PROBLEM DETAILS: Repeat every entry in full. Match each line exactly.
Top of DATASET ENTRIES
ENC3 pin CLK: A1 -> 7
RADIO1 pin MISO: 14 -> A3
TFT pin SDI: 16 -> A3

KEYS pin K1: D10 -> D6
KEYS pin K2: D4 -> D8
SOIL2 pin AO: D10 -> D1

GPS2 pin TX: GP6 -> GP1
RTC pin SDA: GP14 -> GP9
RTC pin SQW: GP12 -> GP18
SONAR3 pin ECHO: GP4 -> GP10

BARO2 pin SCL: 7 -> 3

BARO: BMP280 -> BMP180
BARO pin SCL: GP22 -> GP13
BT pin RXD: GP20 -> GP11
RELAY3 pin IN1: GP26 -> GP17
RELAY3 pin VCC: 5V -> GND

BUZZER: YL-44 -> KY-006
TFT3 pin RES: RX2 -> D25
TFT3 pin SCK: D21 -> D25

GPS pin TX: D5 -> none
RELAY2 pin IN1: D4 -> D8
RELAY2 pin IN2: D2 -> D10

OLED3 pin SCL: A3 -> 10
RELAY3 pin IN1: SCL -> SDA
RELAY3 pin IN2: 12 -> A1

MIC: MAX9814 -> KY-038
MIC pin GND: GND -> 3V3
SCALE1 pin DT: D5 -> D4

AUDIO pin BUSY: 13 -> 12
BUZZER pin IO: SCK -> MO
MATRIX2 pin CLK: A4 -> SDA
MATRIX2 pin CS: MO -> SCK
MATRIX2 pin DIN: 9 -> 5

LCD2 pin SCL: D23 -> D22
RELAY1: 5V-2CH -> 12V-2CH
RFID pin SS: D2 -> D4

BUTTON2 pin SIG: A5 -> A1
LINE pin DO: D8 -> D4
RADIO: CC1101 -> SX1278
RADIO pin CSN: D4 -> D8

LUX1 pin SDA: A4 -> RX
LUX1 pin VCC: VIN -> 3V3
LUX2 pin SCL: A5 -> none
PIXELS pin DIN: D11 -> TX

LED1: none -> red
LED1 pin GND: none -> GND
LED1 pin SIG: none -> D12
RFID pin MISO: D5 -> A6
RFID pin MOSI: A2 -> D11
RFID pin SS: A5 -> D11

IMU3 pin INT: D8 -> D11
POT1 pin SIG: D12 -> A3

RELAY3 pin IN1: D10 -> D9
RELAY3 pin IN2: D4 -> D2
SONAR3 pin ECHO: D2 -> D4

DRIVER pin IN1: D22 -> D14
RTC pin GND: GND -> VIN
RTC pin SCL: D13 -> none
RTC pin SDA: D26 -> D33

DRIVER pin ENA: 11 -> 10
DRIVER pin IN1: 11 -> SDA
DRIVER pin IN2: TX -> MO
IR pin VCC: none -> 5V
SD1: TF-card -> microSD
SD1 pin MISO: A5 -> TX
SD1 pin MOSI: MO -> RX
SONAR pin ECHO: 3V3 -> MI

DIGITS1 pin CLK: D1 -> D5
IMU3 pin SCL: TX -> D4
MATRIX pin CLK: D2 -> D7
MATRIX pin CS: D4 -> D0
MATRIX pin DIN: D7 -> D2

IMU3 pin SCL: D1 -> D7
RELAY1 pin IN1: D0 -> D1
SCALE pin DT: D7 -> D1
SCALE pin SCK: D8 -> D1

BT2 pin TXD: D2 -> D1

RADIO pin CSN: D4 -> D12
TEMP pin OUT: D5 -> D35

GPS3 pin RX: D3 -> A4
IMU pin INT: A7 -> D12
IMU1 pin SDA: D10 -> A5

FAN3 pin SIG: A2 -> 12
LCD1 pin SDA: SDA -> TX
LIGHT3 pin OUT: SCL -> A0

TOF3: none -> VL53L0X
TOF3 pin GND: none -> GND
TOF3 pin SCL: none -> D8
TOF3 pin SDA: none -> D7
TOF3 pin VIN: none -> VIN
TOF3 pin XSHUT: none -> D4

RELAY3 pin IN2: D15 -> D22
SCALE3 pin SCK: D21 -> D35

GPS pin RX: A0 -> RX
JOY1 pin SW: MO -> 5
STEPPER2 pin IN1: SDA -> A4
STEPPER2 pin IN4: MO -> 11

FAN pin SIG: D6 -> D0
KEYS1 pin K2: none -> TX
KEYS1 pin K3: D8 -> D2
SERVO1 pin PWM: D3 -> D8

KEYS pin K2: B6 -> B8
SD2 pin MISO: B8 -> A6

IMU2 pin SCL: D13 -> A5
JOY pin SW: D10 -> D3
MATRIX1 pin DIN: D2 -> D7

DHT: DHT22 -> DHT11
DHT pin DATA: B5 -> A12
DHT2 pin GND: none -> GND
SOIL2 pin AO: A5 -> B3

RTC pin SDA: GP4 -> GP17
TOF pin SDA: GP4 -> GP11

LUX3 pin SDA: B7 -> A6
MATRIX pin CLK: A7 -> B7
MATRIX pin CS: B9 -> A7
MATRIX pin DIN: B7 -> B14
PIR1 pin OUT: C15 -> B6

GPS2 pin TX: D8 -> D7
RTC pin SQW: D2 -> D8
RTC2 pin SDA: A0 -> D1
Bottom of DATASET ENTRIES
RESPONSE TO THE TASK:
ENC3 pin CLK: A1 -> 7
RADIO1 pin MISO: 14 -> A3
TFT pin SDI: 16 -> A3

KEYS pin K1: D10 -> D6
KEYS pin K2: D4 -> D8
SOIL2 pin AO: D10 -> D1

GPS2 pin TX: GP6 -> GP1
RTC pin SDA: GP14 -> GP9
RTC pin SQW: GP12 -> GP18
SONAR3 pin ECHO: GP4 -> GP10

BARO2 pin SCL: 7 -> 3

BARO: BMP280 -> BMP180
BARO pin SCL: GP22 -> GP13
BT pin RXD: GP20 -> GP11
RELAY3 pin IN1: GP26 -> GP17
RELAY3 pin VCC: 5V -> GND

BUZZER: YL-44 -> KY-006
TFT3 pin RES: RX2 -> D25
TFT3 pin SCK: D21 -> D25

GPS pin TX: D5 -> none
RELAY2 pin IN1: D4 -> D8
RELAY2 pin IN2: D2 -> D10

OLED3 pin SCL: A3 -> 10
RELAY3 pin IN1: SCL -> SDA
RELAY3 pin IN2: 12 -> A1

MIC: MAX9814 -> KY-038
MIC pin GND: GND -> 3V3
SCALE1 pin DT: D5 -> D4

AUDIO pin BUSY: 13 -> 12
BUZZER pin IO: SCK -> MO
MATRIX2 pin CLK: A4 -> SDA
MATRIX2 pin CS: MO -> SCK
MATRIX2 pin DIN: 9 -> 5

LCD2 pin SCL: D23 -> D22
RELAY1: 5V-2CH -> 12V-2CH
RFID pin SS: D2 -> D4

BUTTON2 pin SIG: A5 -> A1
LINE pin DO: D8 -> D4
RADIO: CC1101 -> SX1278
RADIO pin CSN: D4 -> D8

LUX1 pin SDA: A4 -> RX
LUX1 pin VCC: VIN -> 3V3
LUX2 pin SCL: A5 -> none
PIXELS pin DIN: D11 -> TX

LED1: none -> red
LED1 pin GND: none -> GND
LED1 pin SIG: none -> D12
RFID pin MISO: D5 -> A6
RFID pin MOSI: A2 -> D11
RFID pin SS: A5 -> D11

IMU3 pin INT: D8 -> D11
POT1 pin SIG: D12 -> A3

RELAY3 pin IN1: D10 -> D9
RELAY3 pin IN2: D4 -> D2
SONAR3 pin ECHO: D2 -> D4

DRIVER pin IN1: D22 -> D14
RTC pin GND: GND -> VIN
RTC pin SCL: D13 -> none
RTC pin SDA: D26 -> D33

DRIVER pin ENA: 11 -> 10
DRIVER pin IN1: 11 -> SDA
DRIVER pin IN2: TX -> MO
IR pin VCC: none -> 5V
SD1: TF-card -> microSD
SD1 pin MISO: A5 -> TX
SD1 pin MOSI: MO -> RX
SONAR pin ECHO: 3V3 -> MI

DIGITS1 pin CLK: D1 -> D5
IMU3 pin SCL: TX -> D4
MATRIX pin CLK: D2 -> D7
MATRIX pin CS: D4 -> D0
MATRIX pin DIN: D7 -> D2

IMU3 pin SCL: D1 -> D7
RELAY1 pin IN1: D0 -> D1
SCALE pin DT: D7 -> D1
SCALE pin SCK: D8 -> D1

BT2 pin TXD: D2 -> D1

RADIO pin CSN: D4 -> D12
TEMP pin OUT: D5 -> D35

GPS3 pin RX: D3 -> A4
IMU pin INT: A7 -> D12
IMU1 pin SDA: D10 -> A5

FAN3 pin SIG: A2 -> 12
LCD1 pin SDA: SDA -> TX
LIGHT3 pin OUT: SCL -> A0

TOF3: none -> VL53L0X
TOF3 pin GND: none -> GND
TOF3 pin SCL: none -> D8
TOF3 pin SDA: none -> D7
TOF3 pin VIN: none -> VIN
TOF3 pin XSHUT: none -> D4

RELAY3 pin IN2: D15 -> D22
SCALE3 pin SCK: D21 -> D35

GPS pin RX: A0 -> RX
JOY1 pin SW: MO -> 5
STEPPER2 pin IN1: SDA -> A4
STEPPER2 pin IN4: MO -> 11

FAN pin SIG: D6 -> D0
KEYS1 pin K2: none -> TX
KEYS1 pin K3: D8 -> D2
SERVO1 pin PWM: D3 -> D8

KEYS pin K2: B6 -> B8
SD2 pin MISO: B8 -> A6

IMU2 pin SCL: D13 -> A5
JOY pin SW: D10 -> D3
MATRIX1 pin DIN: D2 -> D7

DHT: DHT22 -> DHT11
DHT pin DATA: B5 -> A12
DHT2 pin GND: none -> GND
SOIL2 pin AO: A5 -> B3

RTC pin SDA: GP4 -> GP17
TOF pin SDA: GP4 -> GP11

LUX3 pin SDA: B7 -> A6
MATRIX pin CLK: A7 -> B7
MATRIX pin CS: B9 -> A7
MATRIX pin DIN: B7 -> B14
PIR1 pin OUT: C15 -> B6

GPS2 pin TX: D8 -> D7
RTC pin SQW: D2 -> D8
RTC2 pin SDA: A0 -> D1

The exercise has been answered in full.